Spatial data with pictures
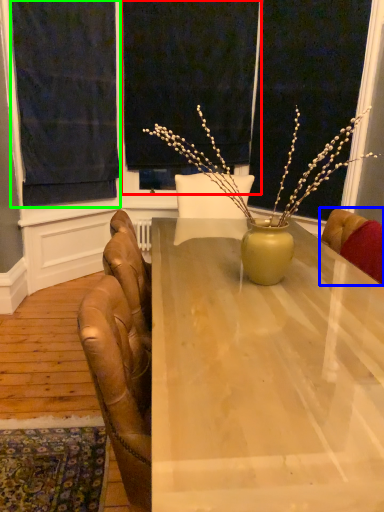
Question: Which object is the closest to the window screen (highlighted by a red box)? Choose among these: chair (highlighted by a blue box) or curtain (highlighted by a green box).

Choices:
 (A) chair
 (B) curtain

Answer: (B)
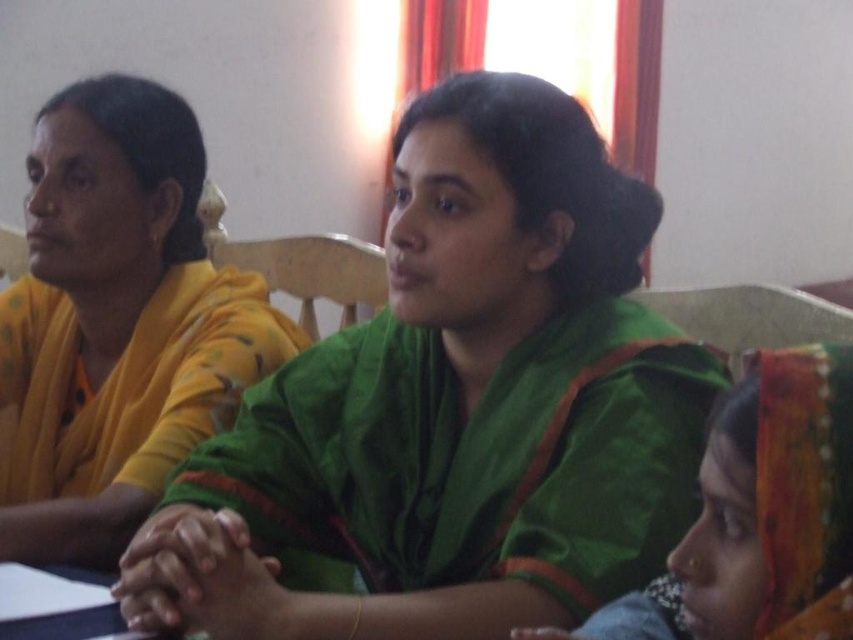
Based on the coordinates provided, which object is located at point (457, 406)?

The point (457, 406) corresponds to the green silk saree at center.

Based on the scene description, which sari is positioned higher between the green silk saree at center and the green velvet sari at center?

The green silk saree at center is positioned higher than the green velvet sari at center according to the description.

You are an interior designer observing the seating arrangement. The yellow fabric saree at left and the green velvet sari at center are part of the decor. Which sari has a greater width?

The yellow fabric saree at left has a greater width than the green velvet sari at center according to the description.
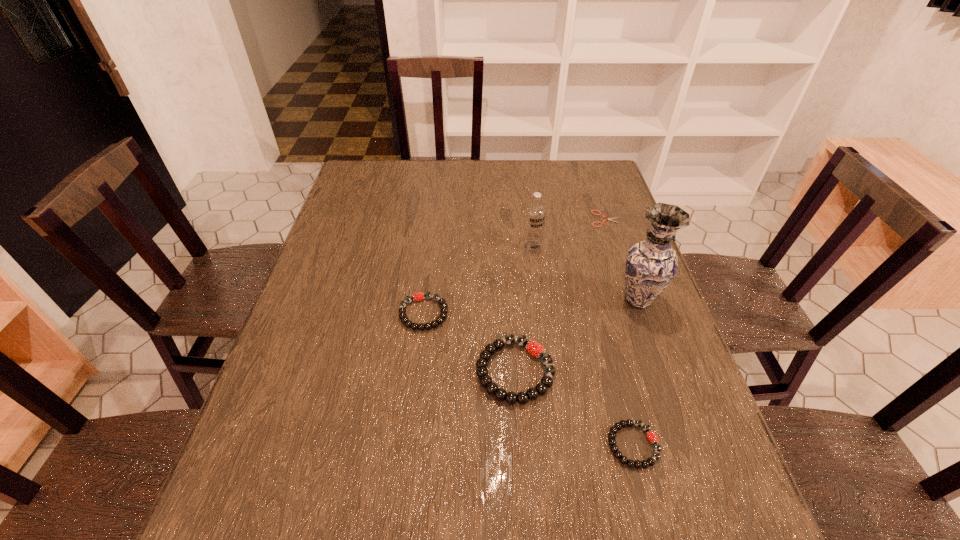
I want to click on the fourth closest object to the second bracelet from right to left, so click(535, 213).

The width and height of the screenshot is (960, 540). I want to click on bracelet that is the closest to the leftmost object, so click(534, 348).

You are a GUI agent. You are given a task and a screenshot of the screen. Output one action in this format:
    pyautogui.click(x=<x>, y=<y>)
    Task: Click on the second closest bracelet to the leftmost bracelet
    This screenshot has height=540, width=960.
    Given the screenshot: What is the action you would take?
    pyautogui.click(x=652, y=437)

Identify the location of free space in the image that satisfies the following two spatial constraints: 1. on the back side of the farthest object; 2. on the left side of the leftmost bracelet. (435, 219).

Where is `free location that satisfies the following two spatial constraints: 1. on the back side of the shortest object; 2. on the right side of the leftmost bracelet`? The width and height of the screenshot is (960, 540). free location that satisfies the following two spatial constraints: 1. on the back side of the shortest object; 2. on the right side of the leftmost bracelet is located at coordinates (435, 219).

The height and width of the screenshot is (540, 960). I want to click on free space that satisfies the following two spatial constraints: 1. on the back side of the vase; 2. on the right side of the second shortest bracelet, so click(425, 300).

You are a GUI agent. You are given a task and a screenshot of the screen. Output one action in this format:
    pyautogui.click(x=<x>, y=<y>)
    Task: Click on the free spot that satisfies the following two spatial constraints: 1. on the front side of the tallest object; 2. on the left side of the shears
    The image size is (960, 540).
    Given the screenshot: What is the action you would take?
    pyautogui.click(x=634, y=300)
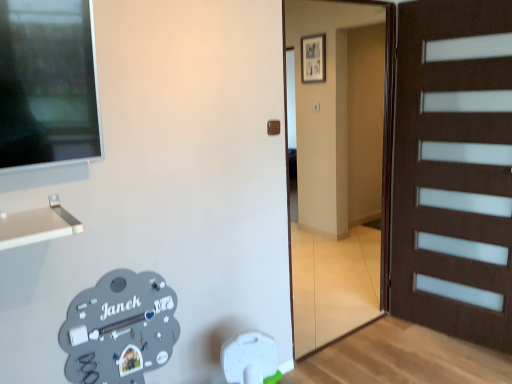
What is the approximate width of brown matte door handle at center?

1.08 inches.

What is the approximate height of brown matte door handle at center?

brown matte door handle at center is 3.53 inches tall.

What do you see at coordinates (273, 127) in the screenshot? I see `brown matte door handle at center` at bounding box center [273, 127].

In the scene shown: Measure the distance between brown matte door handle at center and camera.

brown matte door handle at center is 2.06 meters from camera.

You are a GUI agent. You are given a task and a screenshot of the screen. Output one action in this format:
    pyautogui.click(x=<x>, y=<y>)
    Task: Click on the brown matte door handle at center
    Image resolution: width=512 pixels, height=384 pixels.
    Given the screenshot: What is the action you would take?
    273,127

What are the coordinates of `brown wooden door at center` in the screenshot? It's located at (338, 168).

Describe the element at coordinates (338, 168) in the screenshot. I see `brown wooden door at center` at that location.

What is the approximate height of brown wooden door at center?

It is 2.03 meters.

Where is `brown matte door handle at center`? Image resolution: width=512 pixels, height=384 pixels. brown matte door handle at center is located at coordinates (273, 127).

Which is more to the right, brown wooden door at center or brown matte door handle at center?

brown wooden door at center is more to the right.

Is brown wooden door at center further to camera compared to brown matte door handle at center?

No, brown wooden door at center is in front of brown matte door handle at center.

Is point (381, 165) behind point (273, 127)?

Yes, point (381, 165) is behind point (273, 127).

From the image's perspective, is brown wooden door at center below brown matte door handle at center?

Indeed, from the image's perspective, brown wooden door at center is shown beneath brown matte door handle at center.

From a real-world perspective, is brown wooden door at center physically below brown matte door handle at center?

Yes.

Is brown wooden door at center thinner than brown matte door handle at center?

No.

Is brown wooden door at center taller or shorter than brown matte door handle at center?

brown wooden door at center is taller than brown matte door handle at center.

Can you confirm if brown wooden door at center is smaller than brown matte door handle at center?

No, brown wooden door at center is not smaller than brown matte door handle at center.

Does brown wooden door at center contain brown matte door handle at center?

No, brown matte door handle at center is located outside of brown wooden door at center.

Looking at this image, is brown wooden door at center positioned far away from brown matte door handle at center?

Absolutely, brown wooden door at center is distant from brown matte door handle at center.

Is brown wooden door at center looking in the opposite direction of brown matte door handle at center?

That's not correct — brown wooden door at center is not looking away from brown matte door handle at center.

Can you tell me how much brown wooden door at center and brown matte door handle at center differ in facing direction?

The angle between the facing direction of brown wooden door at center and the facing direction of brown matte door handle at center is 0.129 degrees.

How far apart are brown wooden door at center and brown matte door handle at center?

7.58 feet.

You are a GUI agent. You are given a task and a screenshot of the screen. Output one action in this format:
    pyautogui.click(x=<x>, y=<y>)
    Task: Click on the door handle lying behind the brown wooden door at center
    This screenshot has width=512, height=384.
    Given the screenshot: What is the action you would take?
    pyautogui.click(x=273, y=127)

Visually, is brown matte door handle at center positioned to the left or to the right of brown wooden door at center?

brown matte door handle at center is to the left of brown wooden door at center.

From the picture: Relative to brown wooden door at center, is brown matte door handle at center in front or behind?

brown matte door handle at center is positioned farther from the viewer than brown wooden door at center.

Considering the positions of point (277, 120) and point (362, 295), is point (277, 120) closer or farther from the camera than point (362, 295)?

Point (277, 120).

From the image's perspective, is brown matte door handle at center over brown wooden door at center?

Yes, from the image's perspective, brown matte door handle at center is over brown wooden door at center.

From a real-world perspective, between brown matte door handle at center and brown wooden door at center, who is vertically lower?

From a 3D spatial view, brown wooden door at center is below.

Considering the sizes of brown matte door handle at center and brown wooden door at center in the image, is brown matte door handle at center wider or thinner than brown wooden door at center?

Clearly, brown matte door handle at center has less width compared to brown wooden door at center.

Considering the sizes of objects brown matte door handle at center and brown wooden door at center in the image provided, who is taller, brown matte door handle at center or brown wooden door at center?

With more height is brown wooden door at center.

Is brown matte door handle at center bigger than brown wooden door at center?

Incorrect, brown matte door handle at center is not larger than brown wooden door at center.

Is brown matte door handle at center spatially inside brown wooden door at center, or outside of it?

brown matte door handle at center is outside brown wooden door at center.

Is brown matte door handle at center positioned far away from brown wooden door at center?

Yes, brown matte door handle at center and brown wooden door at center are quite far apart.

Is brown matte door handle at center oriented towards brown wooden door at center?

No, brown matte door handle at center is not facing towards brown wooden door at center.

Image resolution: width=512 pixels, height=384 pixels. I want to click on garage door below the brown matte door handle at center (from the image's perspective), so click(x=338, y=168).

Identify the location of garage door that is under the brown matte door handle at center (from a real-world perspective). The width and height of the screenshot is (512, 384). (338, 168).

I want to click on door handle above the brown wooden door at center (from a real-world perspective), so click(273, 127).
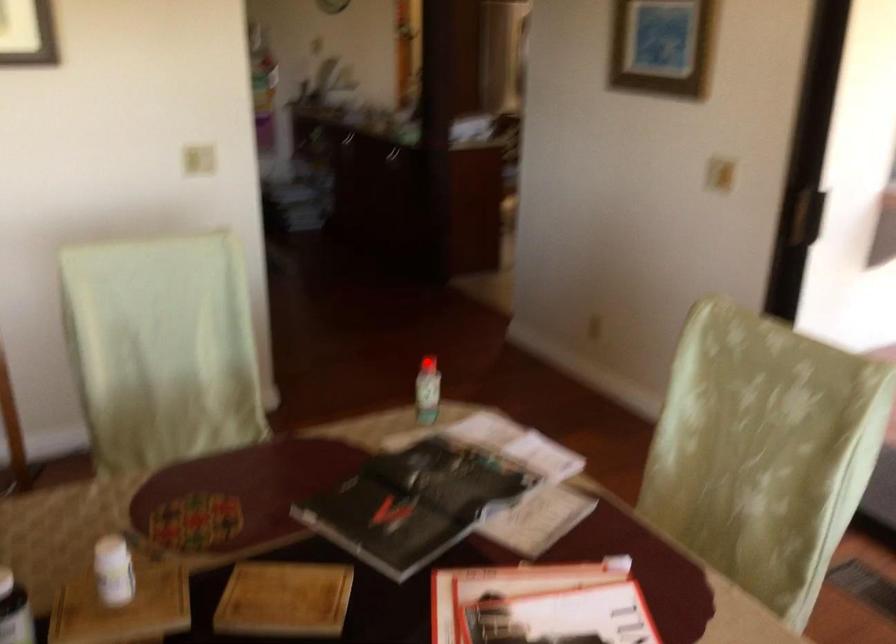
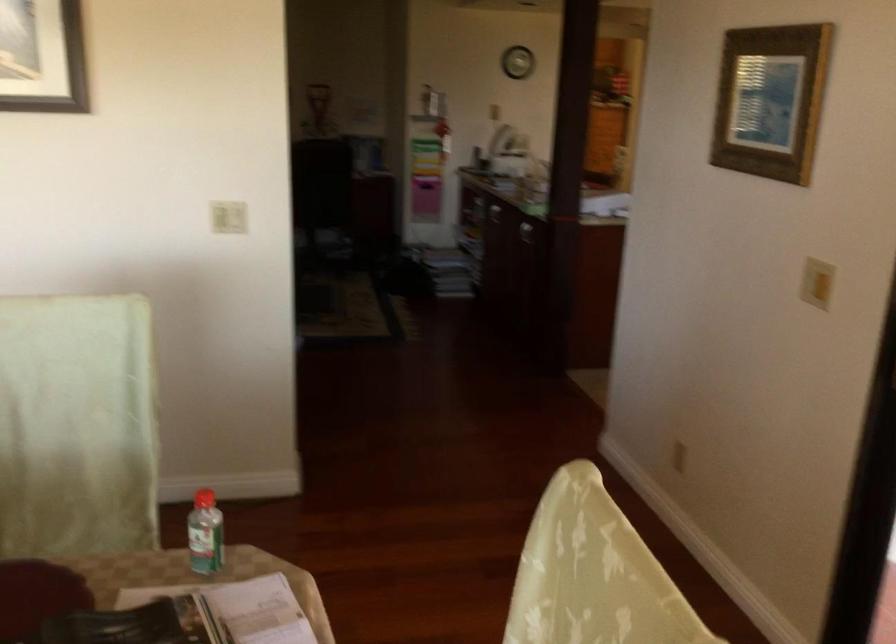
Question: I am providing you with two images of the same scene from different viewpoints. Image1 has a red point marked. In image2, the corresponding 3D location appears at what relative position? Reply with the corresponding letter.

Choices:
 (A) Closer
 (B) Farther

Answer: (A)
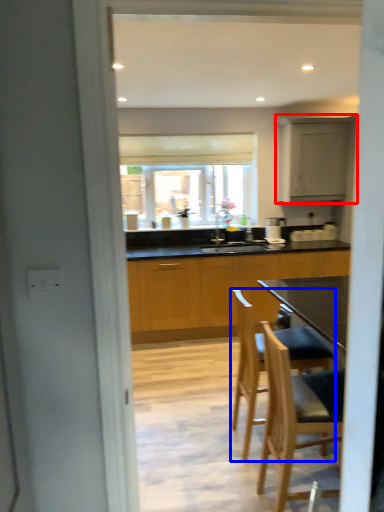
Question: Which object appears closest to the camera in this image, cabinetry (highlighted by a red box) or chair (highlighted by a blue box)?

Choices:
 (A) cabinetry
 (B) chair

Answer: (B)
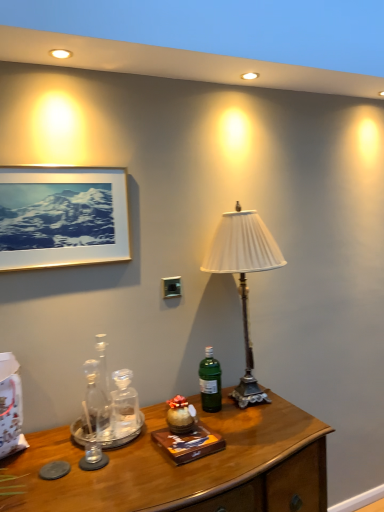
Locate an element on the screen. Image resolution: width=384 pixels, height=512 pixels. gold-framed picture at upper left is located at coordinates (62, 216).

I want to click on white pleated fabric lampshade at center, so click(244, 277).

Find the location of a particular element. The image size is (384, 512). green glass bottle at center is located at coordinates (210, 382).

Image resolution: width=384 pixels, height=512 pixels. What are the coordinates of `bottle directly beneath the gold-framed picture at upper left (from a real-world perspective)` in the screenshot? It's located at (210, 382).

How far apart are gold-framed picture at upper left and green glass bottle at center?

A distance of 81.09 centimeters exists between gold-framed picture at upper left and green glass bottle at center.

From the picture: Is gold-framed picture at upper left far from green glass bottle at center?

No.

From the image's perspective, between gold-framed picture at upper left and green glass bottle at center, who is located below?

From the image's view, green glass bottle at center is below.

Which is in front, white pleated fabric lampshade at center or gold-framed picture at upper left?

gold-framed picture at upper left is more forward.

Is white pleated fabric lampshade at center far from gold-framed picture at upper left?

No.

This screenshot has height=512, width=384. Find the location of `lamp on the right of gold-framed picture at upper left`. lamp on the right of gold-framed picture at upper left is located at coordinates (244, 277).

Considering the relative positions of white pleated fabric lampshade at center and gold-framed picture at upper left in the image provided, is white pleated fabric lampshade at center to the left of gold-framed picture at upper left from the viewer's perspective?

Incorrect, white pleated fabric lampshade at center is not on the left side of gold-framed picture at upper left.

In the image, is gold-framed picture at upper left on the left side or the right side of white pleated fabric lampshade at center?

gold-framed picture at upper left is positioned on white pleated fabric lampshade at center's left side.

Is the depth of gold-framed picture at upper left less than that of white pleated fabric lampshade at center?

Yes.

Does gold-framed picture at upper left have a larger size compared to white pleated fabric lampshade at center?

Actually, gold-framed picture at upper left might be smaller than white pleated fabric lampshade at center.

Is gold-framed picture at upper left wider than white pleated fabric lampshade at center?

In fact, gold-framed picture at upper left might be narrower than white pleated fabric lampshade at center.

This screenshot has width=384, height=512. I want to click on picture frame in front of the green glass bottle at center, so click(x=62, y=216).

Considering the relative sizes of green glass bottle at center and gold-framed picture at upper left in the image provided, is green glass bottle at center shorter than gold-framed picture at upper left?

Yes, green glass bottle at center is shorter than gold-framed picture at upper left.

How many degrees apart are the facing directions of green glass bottle at center and gold-framed picture at upper left?

2.79 degrees.

Does green glass bottle at center have a smaller size compared to gold-framed picture at upper left?

Yes, green glass bottle at center is smaller than gold-framed picture at upper left.

Does point (273, 413) appear closer or farther from the camera than point (211, 379)?

Clearly, point (273, 413) is closer to the camera than point (211, 379).

Measure the distance between wooden desk at lower center and green glass bottle at center.

13.28 inches.

Considering the relative positions of wooden desk at lower center and green glass bottle at center in the image provided, is wooden desk at lower center to the left or to the right of green glass bottle at center?

wooden desk at lower center is to the left of green glass bottle at center.

Where is `lamp that appears behind the wooden desk at lower center`? This screenshot has width=384, height=512. lamp that appears behind the wooden desk at lower center is located at coordinates (244, 277).

Is wooden desk at lower center oriented away from white pleated fabric lampshade at center?

No, wooden desk at lower center is not facing away from white pleated fabric lampshade at center.

Considering the sizes of objects wooden desk at lower center and white pleated fabric lampshade at center in the image provided, who is wider, wooden desk at lower center or white pleated fabric lampshade at center?

wooden desk at lower center is wider.

Considering the relative sizes of wooden desk at lower center and white pleated fabric lampshade at center in the image provided, is wooden desk at lower center smaller than white pleated fabric lampshade at center?

No, wooden desk at lower center is not smaller than white pleated fabric lampshade at center.

Is wooden desk at lower center spatially inside gold-framed picture at upper left, or outside of it?

wooden desk at lower center cannot be found inside gold-framed picture at upper left.

Considering the sizes of objects wooden desk at lower center and gold-framed picture at upper left in the image provided, who is bigger, wooden desk at lower center or gold-framed picture at upper left?

With larger size is wooden desk at lower center.

Between wooden desk at lower center and gold-framed picture at upper left, which one is positioned in front?

wooden desk at lower center is more forward.

I want to click on bottle on the right of gold-framed picture at upper left, so click(x=210, y=382).

Where is `picture frame located on the left of white pleated fabric lampshade at center`? Image resolution: width=384 pixels, height=512 pixels. picture frame located on the left of white pleated fabric lampshade at center is located at coordinates (62, 216).

Looking at the image, which one is located further to gold-framed picture at upper left, green glass bottle at center or white pleated fabric lampshade at center?

Based on the image, green glass bottle at center appears to be further to gold-framed picture at upper left.

Looking at the image, which one is located closer to white pleated fabric lampshade at center, wooden desk at lower center or gold-framed picture at upper left?

gold-framed picture at upper left.

From the image, which object appears to be nearer to wooden desk at lower center, green glass bottle at center or white pleated fabric lampshade at center?

The object closer to wooden desk at lower center is green glass bottle at center.

When comparing their distances from wooden desk at lower center, does green glass bottle at center or gold-framed picture at upper left seem closer?

green glass bottle at center lies closer to wooden desk at lower center than the other object.

Estimate the real-world distances between objects in this image. Which object is further from white pleated fabric lampshade at center, green glass bottle at center or gold-framed picture at upper left?

gold-framed picture at upper left.

Considering their positions, is white pleated fabric lampshade at center positioned further to green glass bottle at center than wooden desk at lower center?

The object further to green glass bottle at center is white pleated fabric lampshade at center.

From the image, which object appears to be nearer to green glass bottle at center, gold-framed picture at upper left or wooden desk at lower center?

wooden desk at lower center.

Based on their spatial positions, is gold-framed picture at upper left or white pleated fabric lampshade at center further from green glass bottle at center?

gold-framed picture at upper left is positioned further to the anchor green glass bottle at center.

Identify the location of bottle between gold-framed picture at upper left and wooden desk at lower center from top to bottom. The width and height of the screenshot is (384, 512). (210, 382).

Locate an element on the screen. bottle situated between gold-framed picture at upper left and white pleated fabric lampshade at center from left to right is located at coordinates (210, 382).

You are a GUI agent. You are given a task and a screenshot of the screen. Output one action in this format:
    pyautogui.click(x=<x>, y=<y>)
    Task: Click on the bottle that lies between white pleated fabric lampshade at center and wooden desk at lower center from top to bottom
    
    Given the screenshot: What is the action you would take?
    pyautogui.click(x=210, y=382)

The width and height of the screenshot is (384, 512). Find the location of `lamp between gold-framed picture at upper left and wooden desk at lower center in the up-down direction`. lamp between gold-framed picture at upper left and wooden desk at lower center in the up-down direction is located at coordinates (244, 277).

**Your goal**
Quote the records verbatim, starting at the line that contains "Looking at this" and ending after the line that contains "Visually, is brown".

**Answer below**
Looking at this image, is brown wooden door at center positioned far away from brown matte door handle at center?

Absolutely, brown wooden door at center is distant from brown matte door handle at center.

Is brown wooden door at center looking in the opposite direction of brown matte door handle at center?

That's not correct — brown wooden door at center is not looking away from brown matte door handle at center.

Can you tell me how much brown wooden door at center and brown matte door handle at center differ in facing direction?

The angle between the facing direction of brown wooden door at center and the facing direction of brown matte door handle at center is 0.129 degrees.

How far apart are brown wooden door at center and brown matte door handle at center?

7.58 feet.

You are a GUI agent. You are given a task and a screenshot of the screen. Output one action in this format:
    pyautogui.click(x=<x>, y=<y>)
    Task: Click on the door handle lying behind the brown wooden door at center
    This screenshot has width=512, height=384.
    Given the screenshot: What is the action you would take?
    pyautogui.click(x=273, y=127)

Visually, is brown matte door handle at center positioned to the left or to the right of brown wooden door at center?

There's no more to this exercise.